» Work task:
Reproduce what is written in the records below exactly, and leave out the images.

┌─ Excerpted data

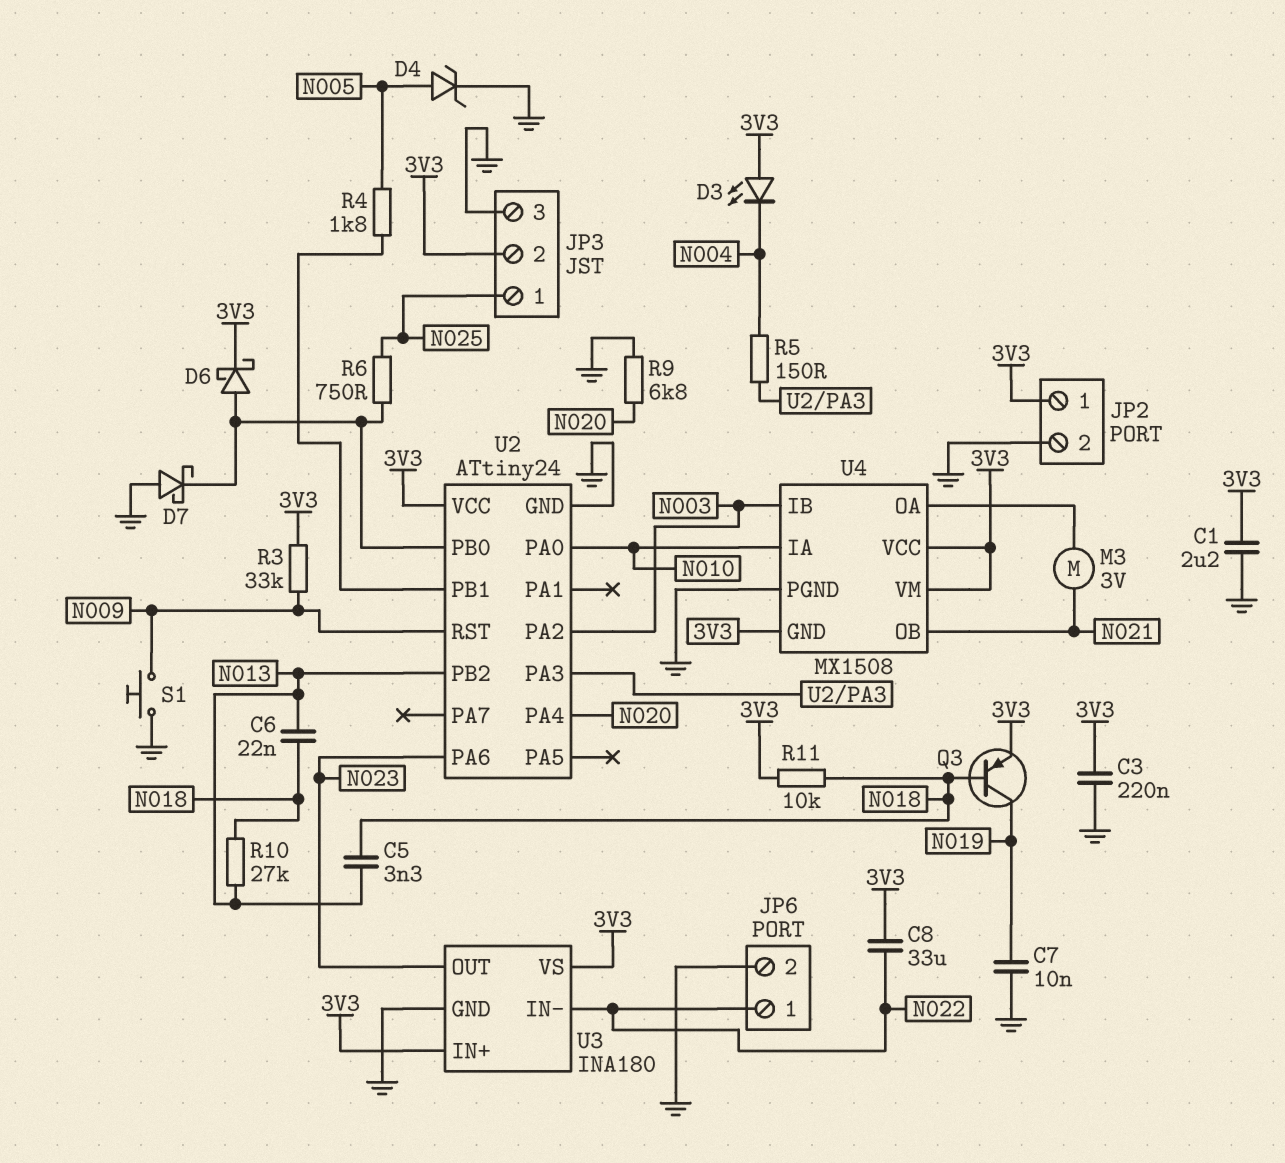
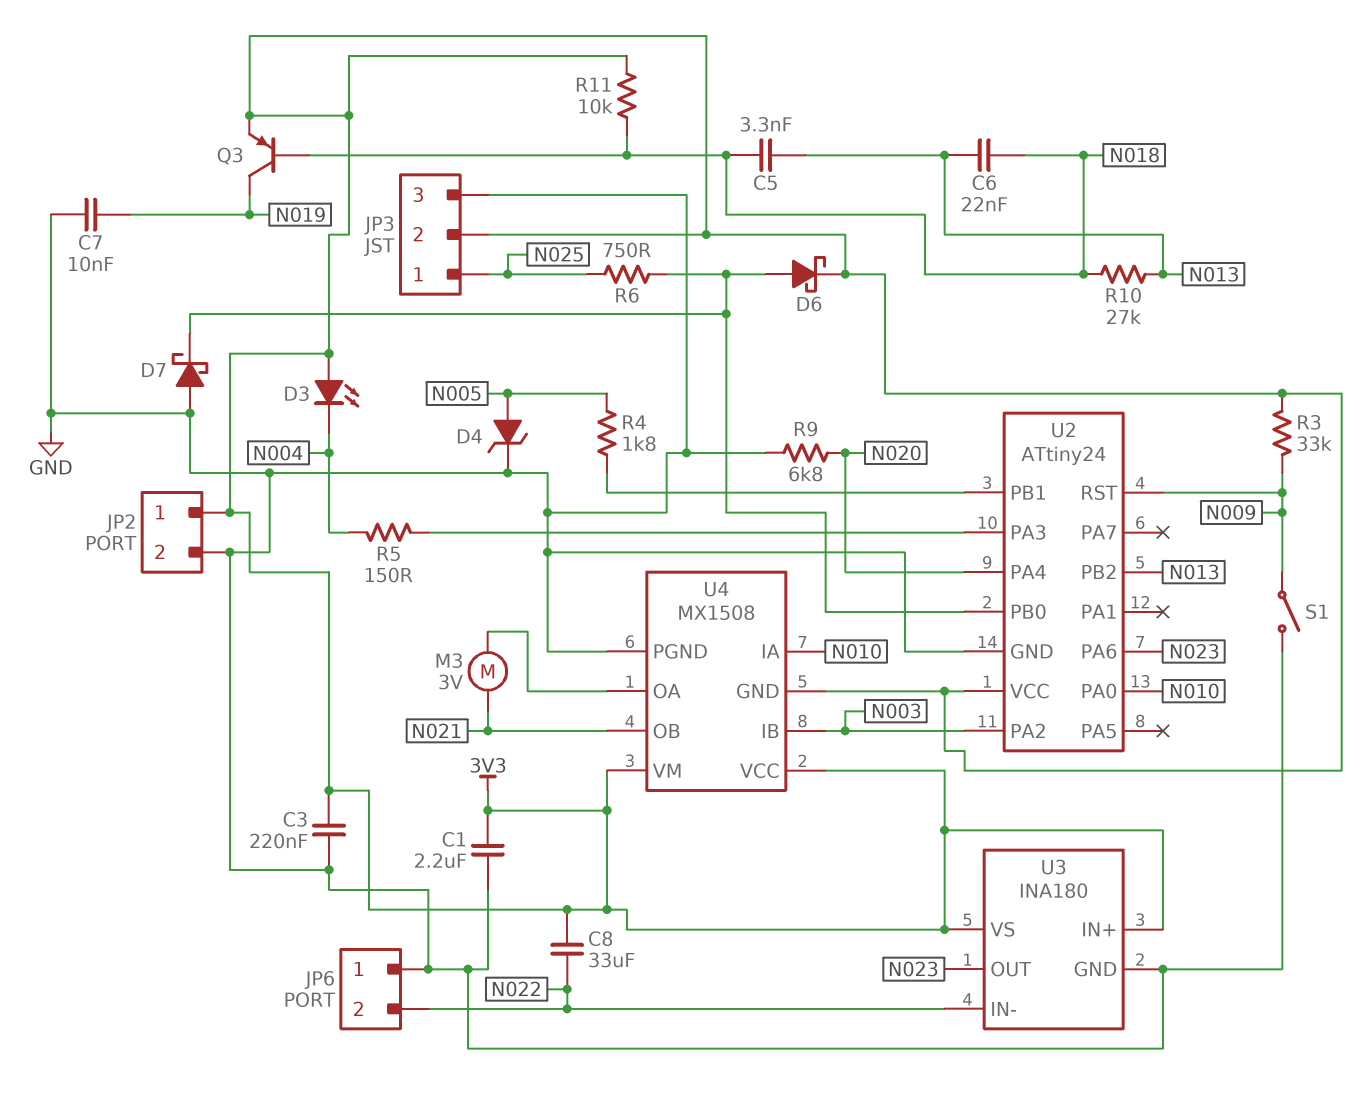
JP6 pin 1: N022 -> GND
JP6 pin 2: GND -> N022
S1: button (GND, N009) -> switch (GND, N009)

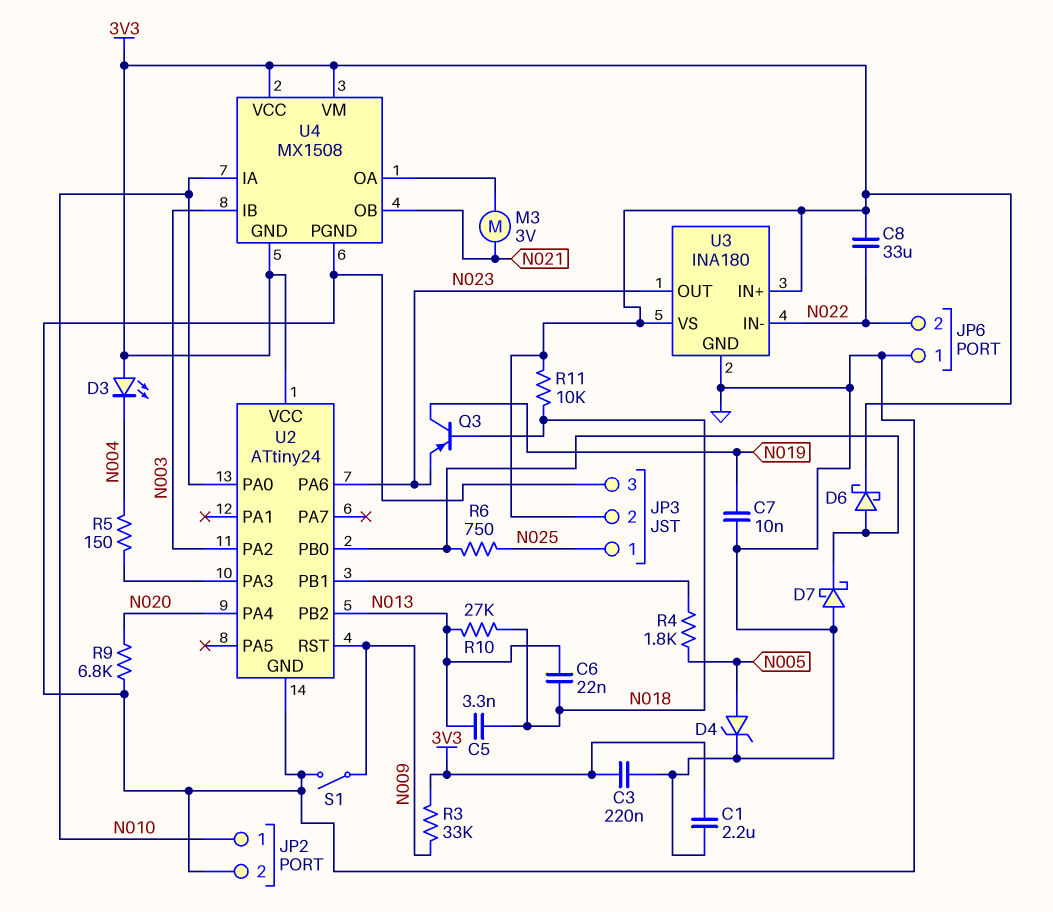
JP2 pin 1: 3V3 -> N010
Q3: PNP (B N018, C N019, E 3V3) -> PNP (B N018, C N019, E N023)

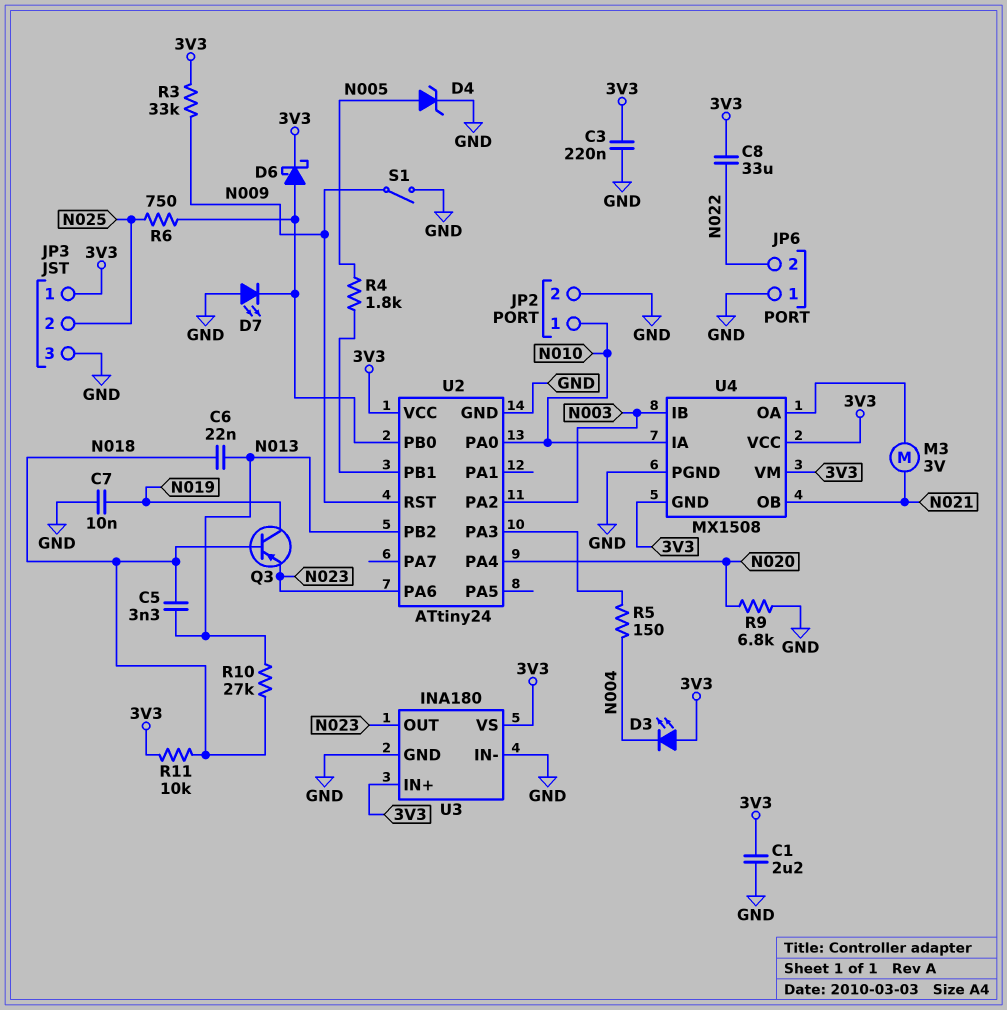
D7: schottky (A GND, K U2/PB0) -> LED (A GND, K U2/PB0)
JP3 pin 1: N025 -> 3V3
JP3 pin 2: 3V3 -> N025
U3 pin IN-: N022 -> GND

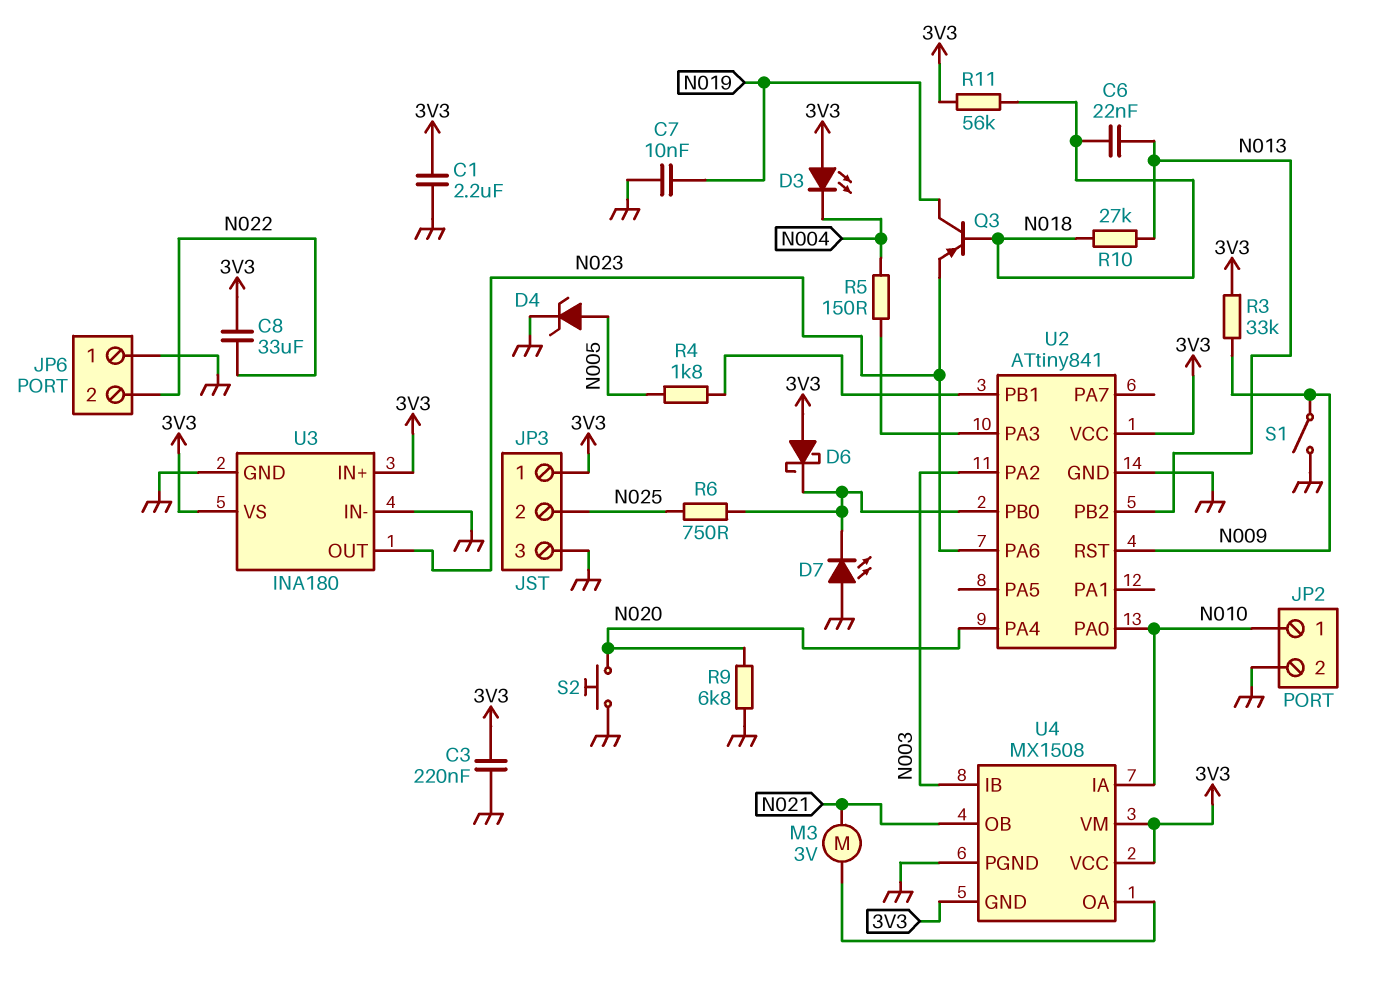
C5: 3.3nF (N013, N018) -> none
D6: schottky (A U2/PB0, K 3V3) -> schottky (A 3V3, K U2/PB0)
R11: 10k (3V3, N018) -> 56k (3V3, N018)
S2: none -> button (GND, N020)
U2: ATtiny24 -> ATtiny841

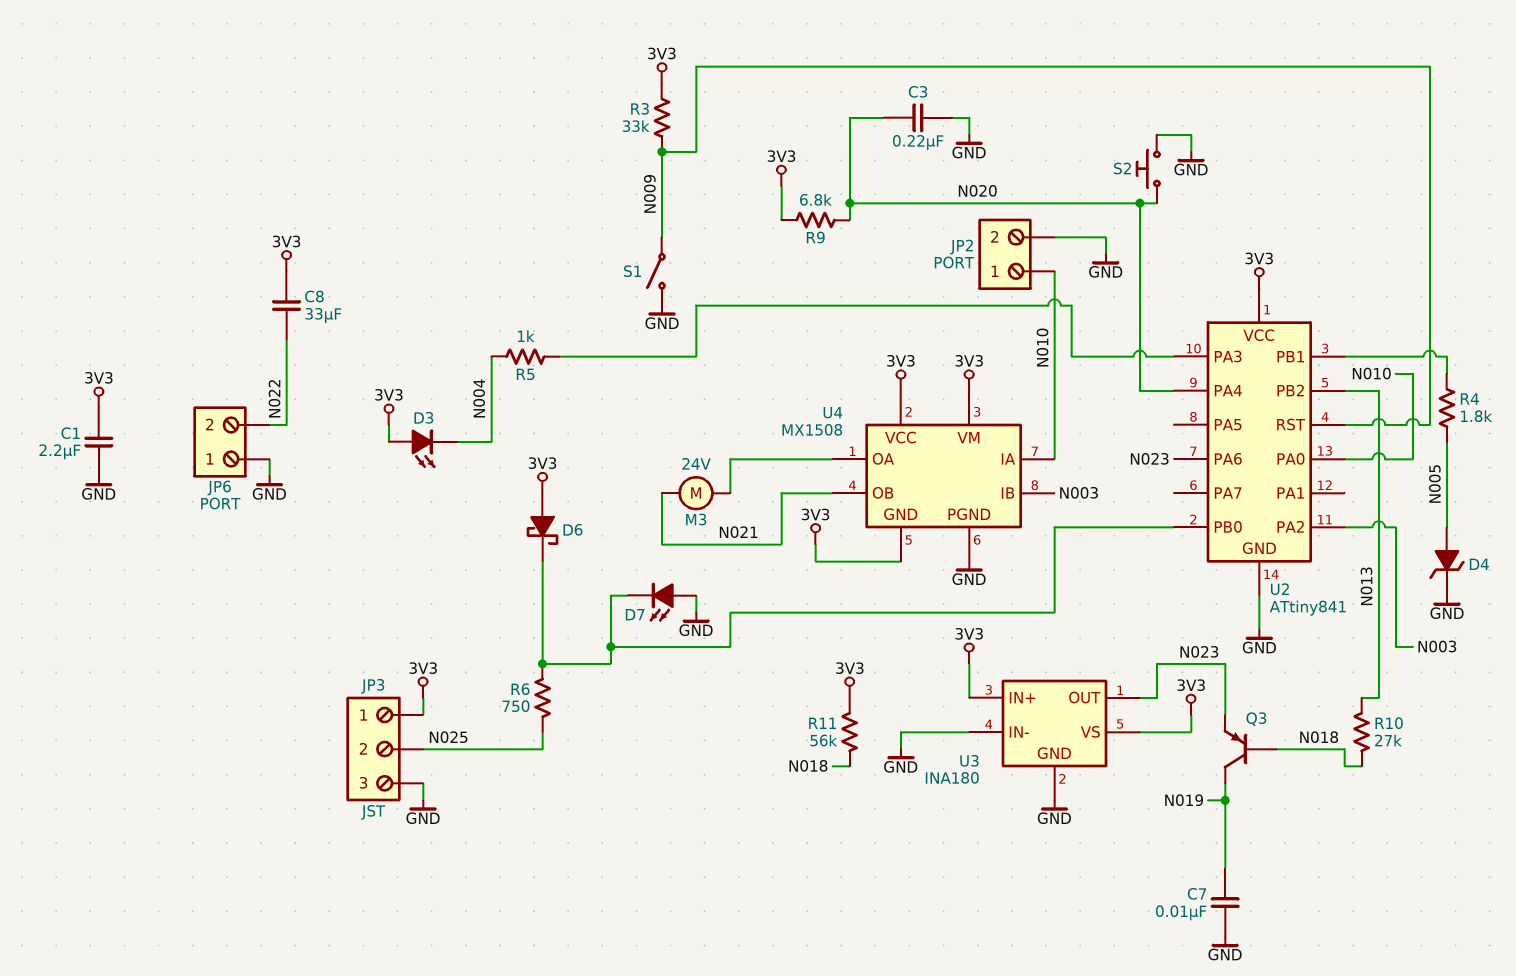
C3: 220nF (3V3, GND) -> 220nF (GND, N020)
C6: 22nF (N013, N018) -> none
M3: motor 3V (N021, U4/OA) -> motor 24V (N021, U4/OA)
R5: 150 (N004, U2/PA3) -> 1k (N004, U2/PA3)
R9: 6.8k (GND, N020) -> 6.8k (3V3, N020)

└─

» Task solution:
JP6 pin 1: N022 -> GND
JP6 pin 2: GND -> N022
S1: button (GND, N009) -> switch (GND, N009)

JP2 pin 1: 3V3 -> N010
Q3: PNP (B N018, C N019, E 3V3) -> PNP (B N018, C N019, E N023)

D7: schottky (A GND, K U2/PB0) -> LED (A GND, K U2/PB0)
JP3 pin 1: N025 -> 3V3
JP3 pin 2: 3V3 -> N025
U3 pin IN-: N022 -> GND

C5: 3.3nF (N013, N018) -> none
D6: schottky (A U2/PB0, K 3V3) -> schottky (A 3V3, K U2/PB0)
R11: 10k (3V3, N018) -> 56k (3V3, N018)
S2: none -> button (GND, N020)
U2: ATtiny24 -> ATtiny841

C3: 220nF (3V3, GND) -> 220nF (GND, N020)
C6: 22nF (N013, N018) -> none
M3: motor 3V (N021, U4/OA) -> motor 24V (N021, U4/OA)
R5: 150 (N004, U2/PA3) -> 1k (N004, U2/PA3)
R9: 6.8k (GND, N020) -> 6.8k (3V3, N020)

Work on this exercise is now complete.